Work task: Entries below include pictures. Output exactly the lines from the one with "pink arrow: (23, 200) -> (29, 245), moved" down to the one with "red circle: (58, 74) -> (55, 54), moved", both ends included, and leave the pictures out.

Material to process:
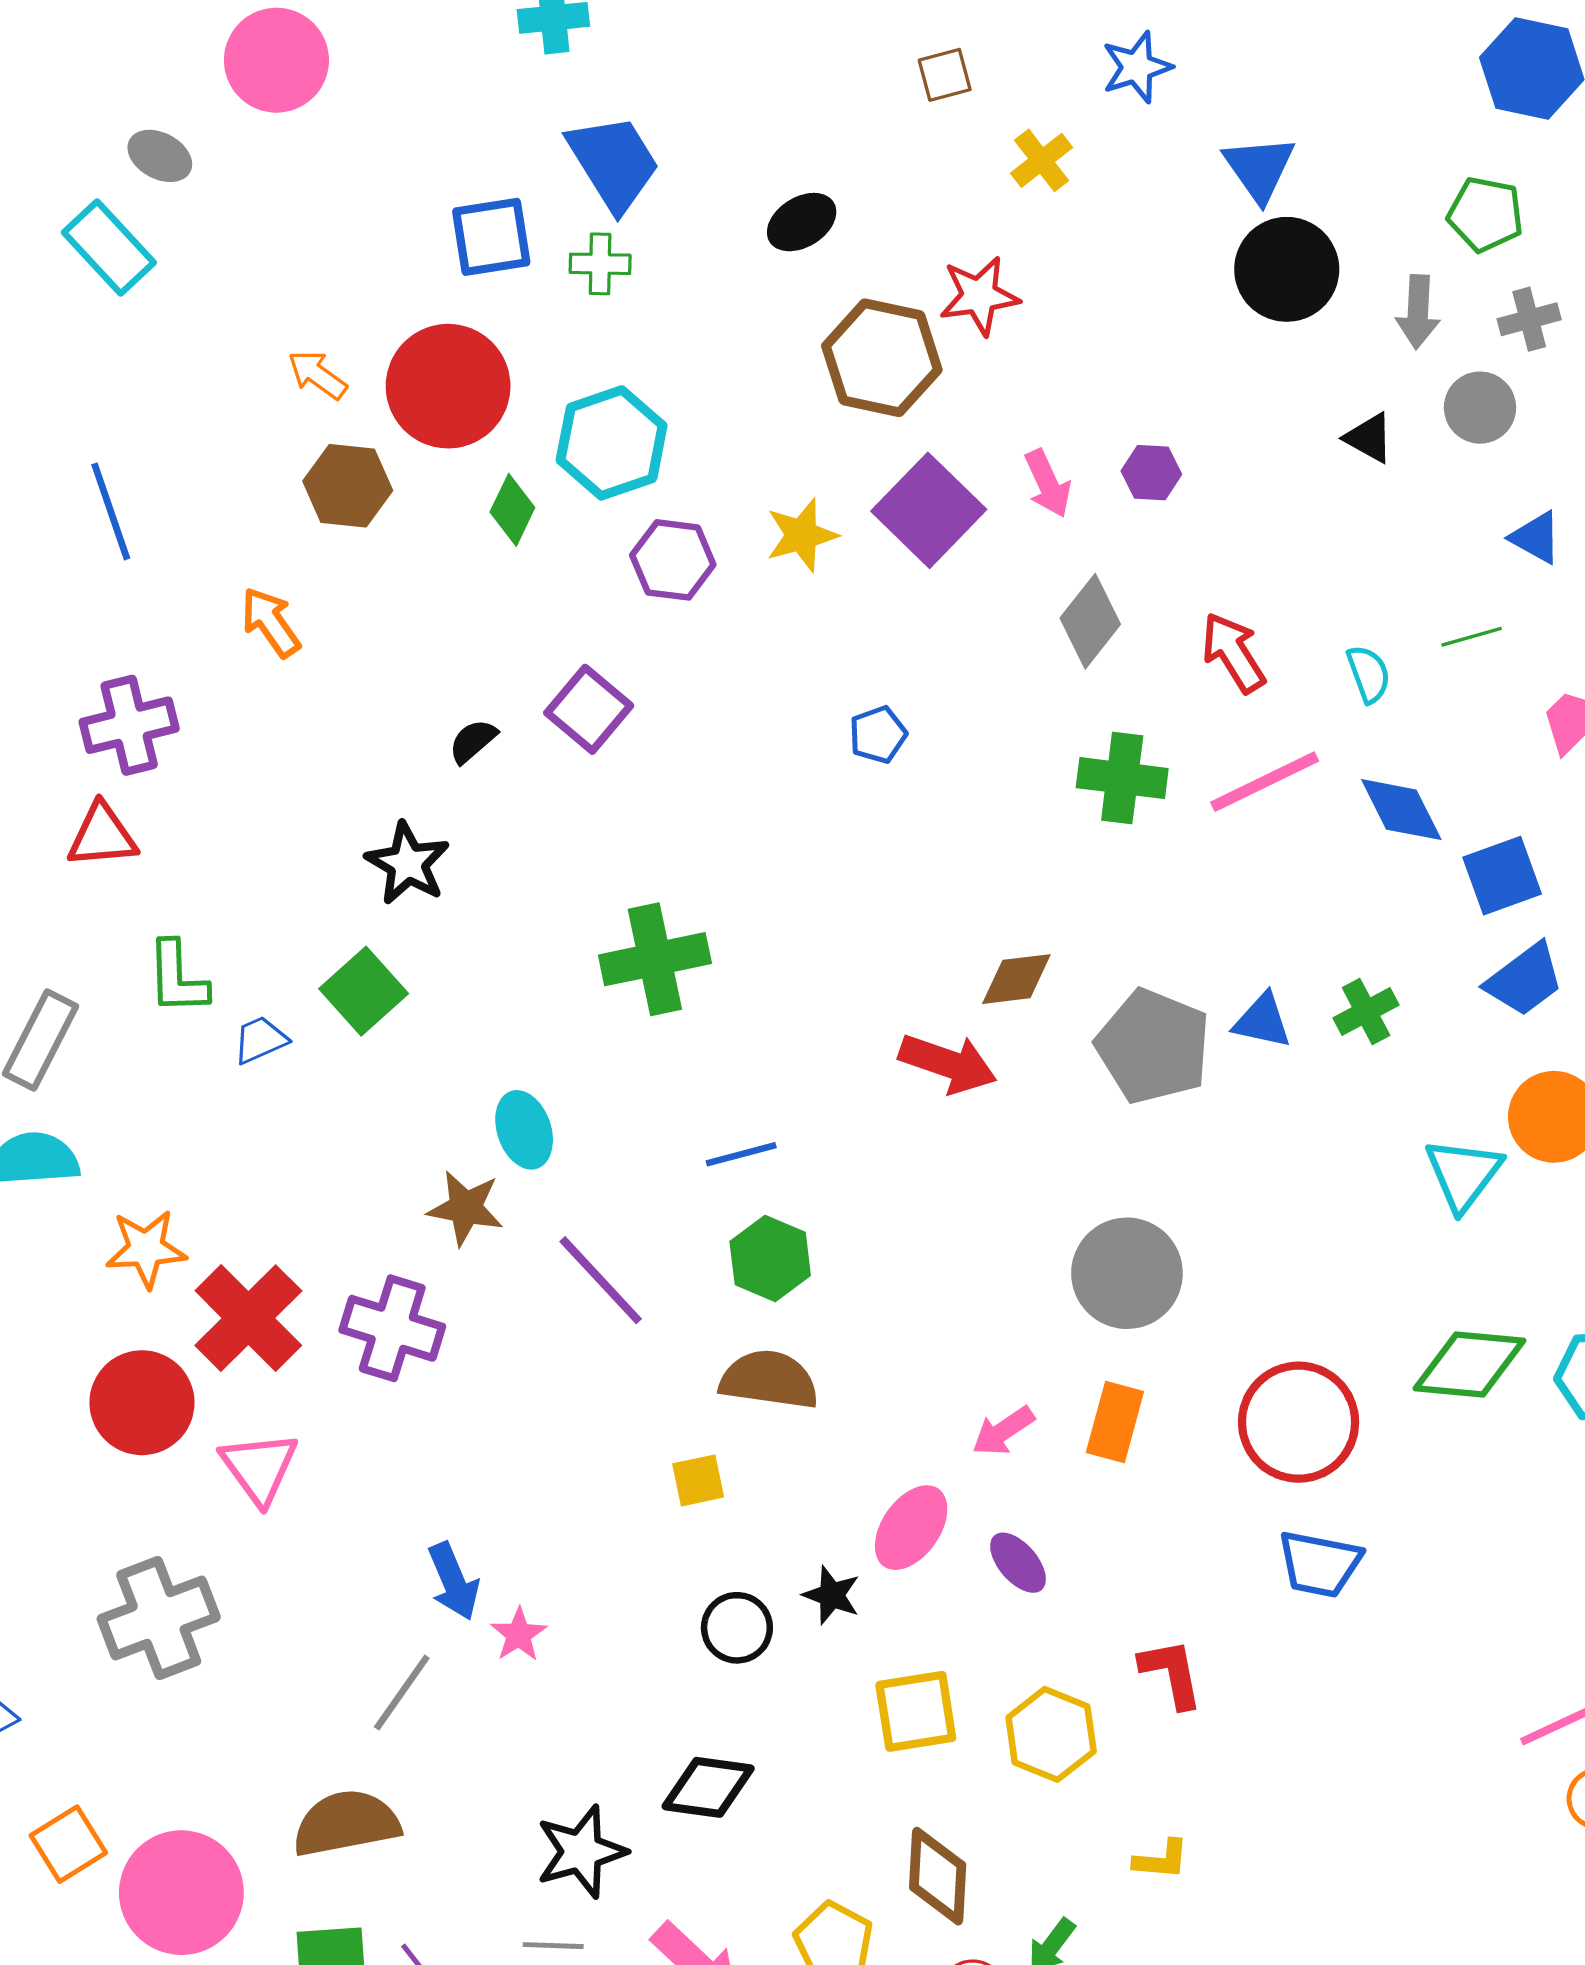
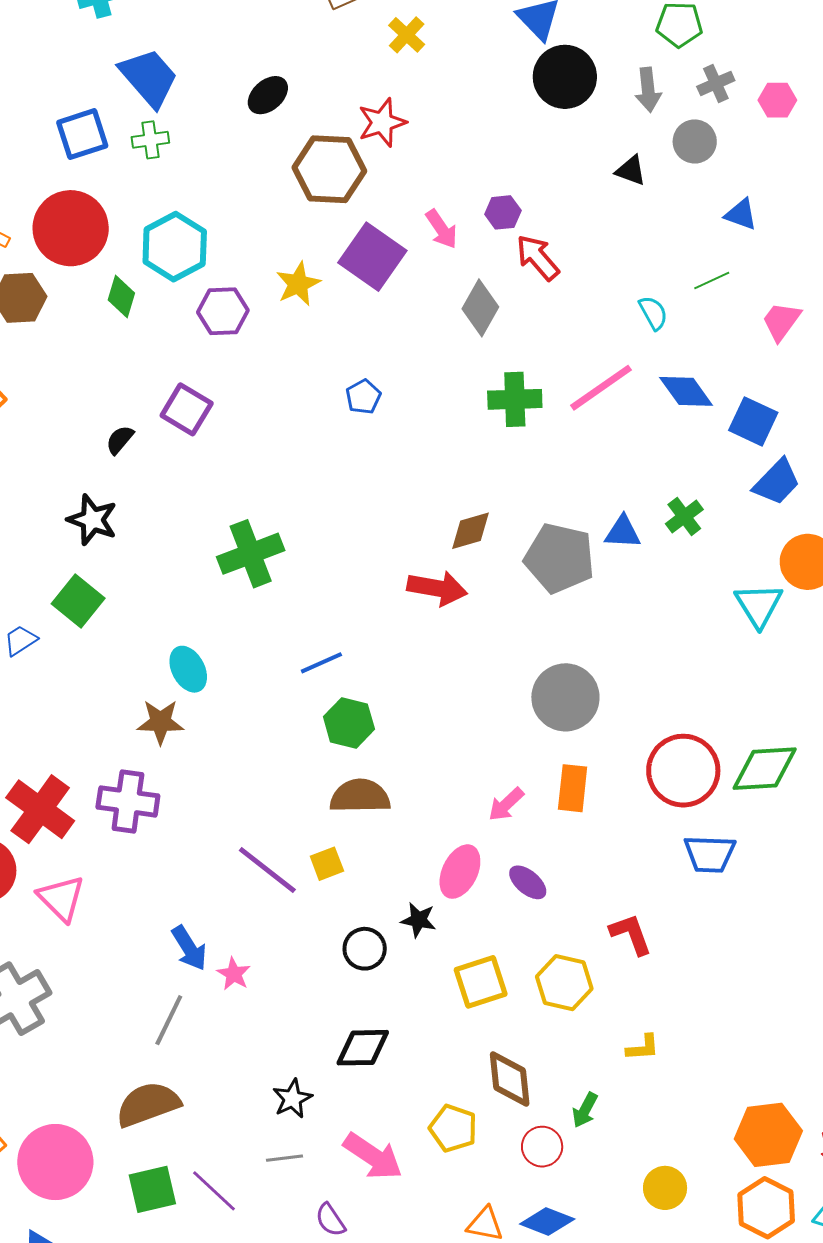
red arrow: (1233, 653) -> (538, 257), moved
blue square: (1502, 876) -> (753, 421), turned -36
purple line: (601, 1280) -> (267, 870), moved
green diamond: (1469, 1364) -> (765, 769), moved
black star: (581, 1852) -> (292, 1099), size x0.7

---

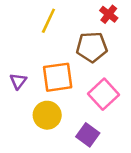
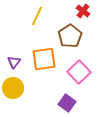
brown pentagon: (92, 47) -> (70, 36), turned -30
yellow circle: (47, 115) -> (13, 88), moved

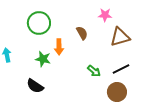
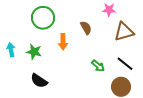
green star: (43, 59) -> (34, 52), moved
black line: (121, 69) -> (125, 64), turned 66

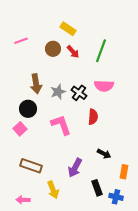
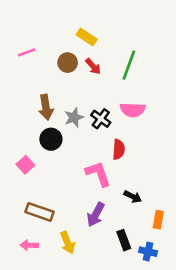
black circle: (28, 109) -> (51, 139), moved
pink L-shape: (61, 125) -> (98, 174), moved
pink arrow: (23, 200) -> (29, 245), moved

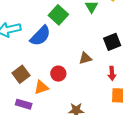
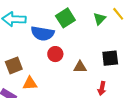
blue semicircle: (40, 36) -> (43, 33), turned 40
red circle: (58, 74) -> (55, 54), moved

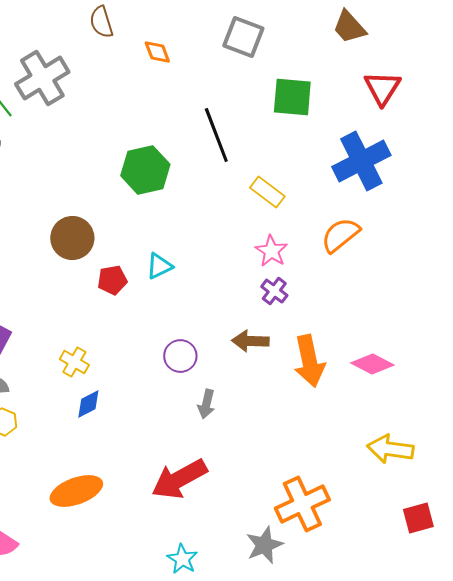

Answer space:
pink arrow: (23, 200) -> (29, 245), moved

blue semicircle: (40, 36) -> (43, 33), turned 40
red circle: (58, 74) -> (55, 54), moved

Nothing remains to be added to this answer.